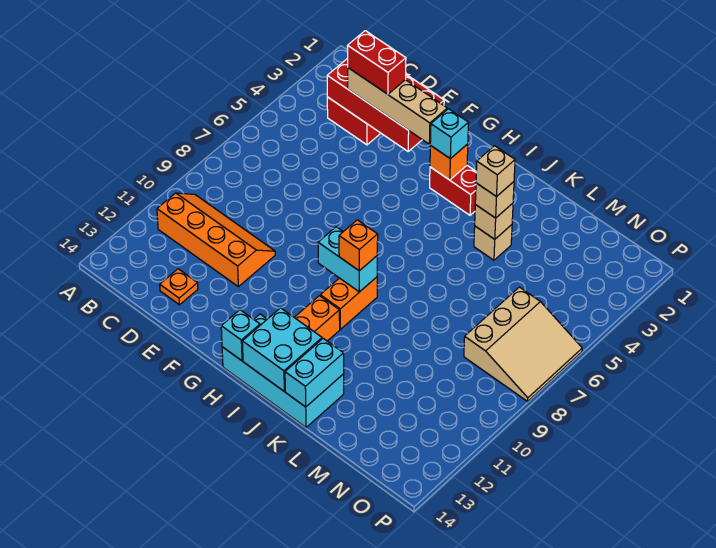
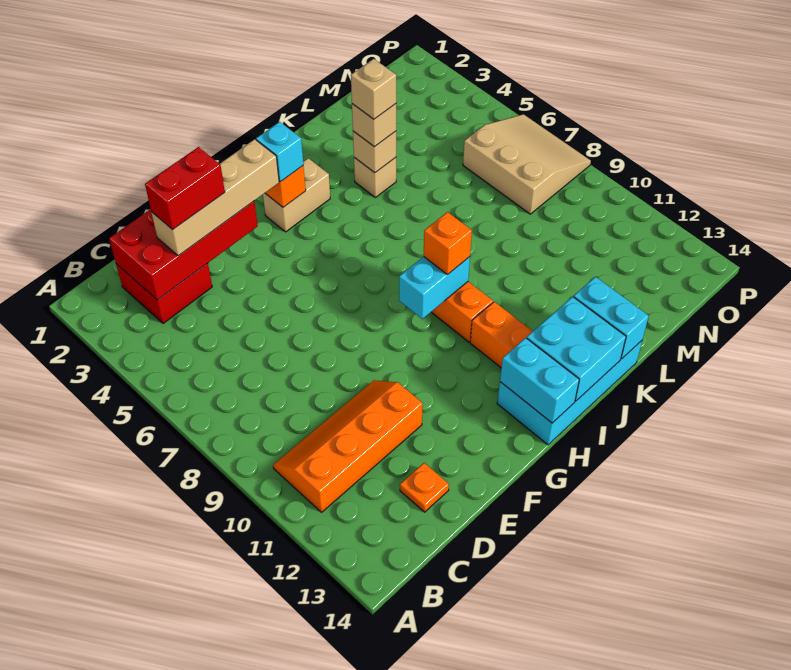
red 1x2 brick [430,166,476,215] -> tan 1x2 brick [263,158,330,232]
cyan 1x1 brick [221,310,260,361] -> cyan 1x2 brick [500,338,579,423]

* * *

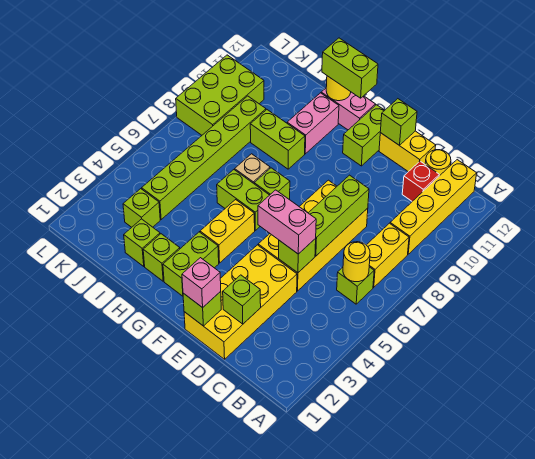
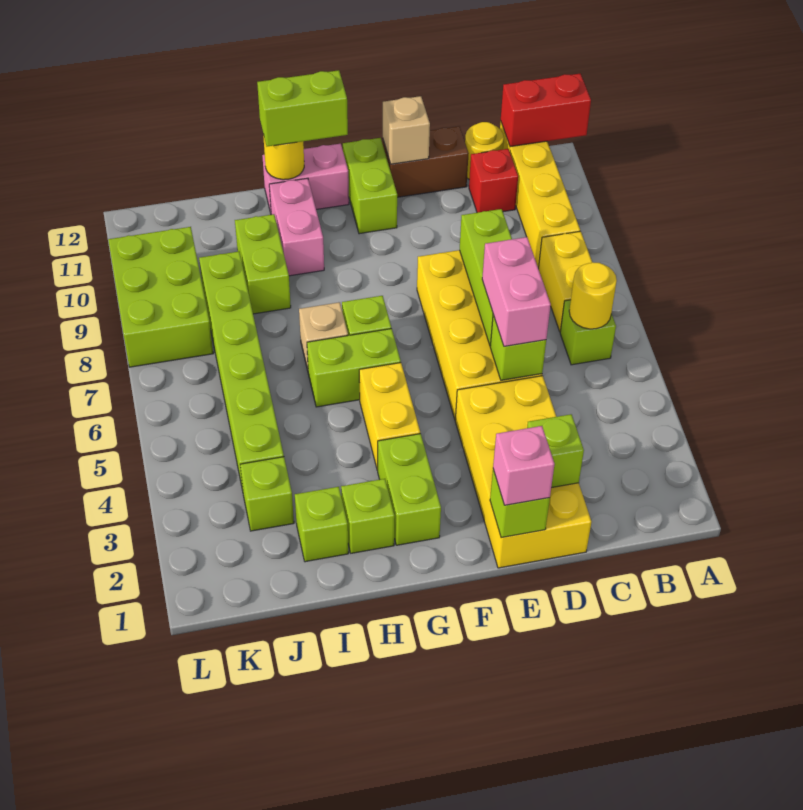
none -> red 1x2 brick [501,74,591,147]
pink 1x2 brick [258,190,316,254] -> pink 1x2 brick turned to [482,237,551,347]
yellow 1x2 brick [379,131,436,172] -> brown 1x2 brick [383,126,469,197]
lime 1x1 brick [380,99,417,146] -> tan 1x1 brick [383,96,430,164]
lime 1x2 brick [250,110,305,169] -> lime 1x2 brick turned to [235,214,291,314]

==

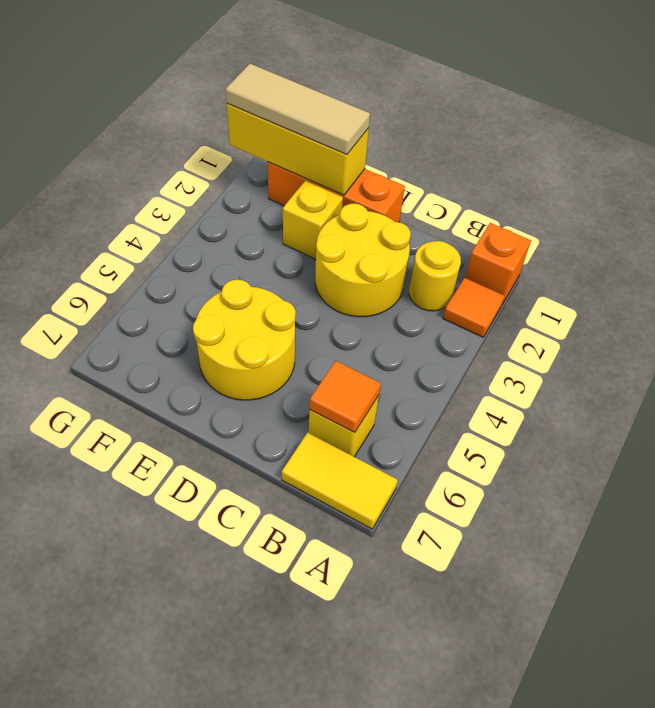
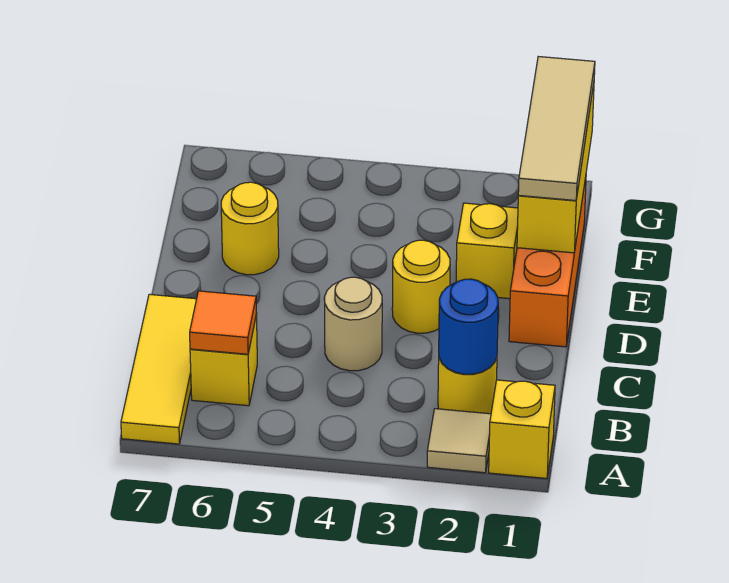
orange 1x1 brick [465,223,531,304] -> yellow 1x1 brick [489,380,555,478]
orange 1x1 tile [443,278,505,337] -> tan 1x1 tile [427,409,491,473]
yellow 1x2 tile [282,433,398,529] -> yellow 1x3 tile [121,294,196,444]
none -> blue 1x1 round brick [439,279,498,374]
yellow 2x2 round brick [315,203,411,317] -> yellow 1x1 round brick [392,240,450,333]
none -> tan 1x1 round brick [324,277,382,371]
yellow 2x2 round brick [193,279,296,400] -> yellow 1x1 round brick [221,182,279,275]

◆ **WORK TO BE COMPLETED**:
The listing above holds a line with "red 1x2 brick [430,166,476,215]" and a line with "cyan 1x1 brick". Print the stretch from the first through the second, exactly and alone.

◆ **TASK RESPONSE**:
red 1x2 brick [430,166,476,215] -> tan 1x2 brick [263,158,330,232]
cyan 1x1 brick [221,310,260,361] -> cyan 1x2 brick [500,338,579,423]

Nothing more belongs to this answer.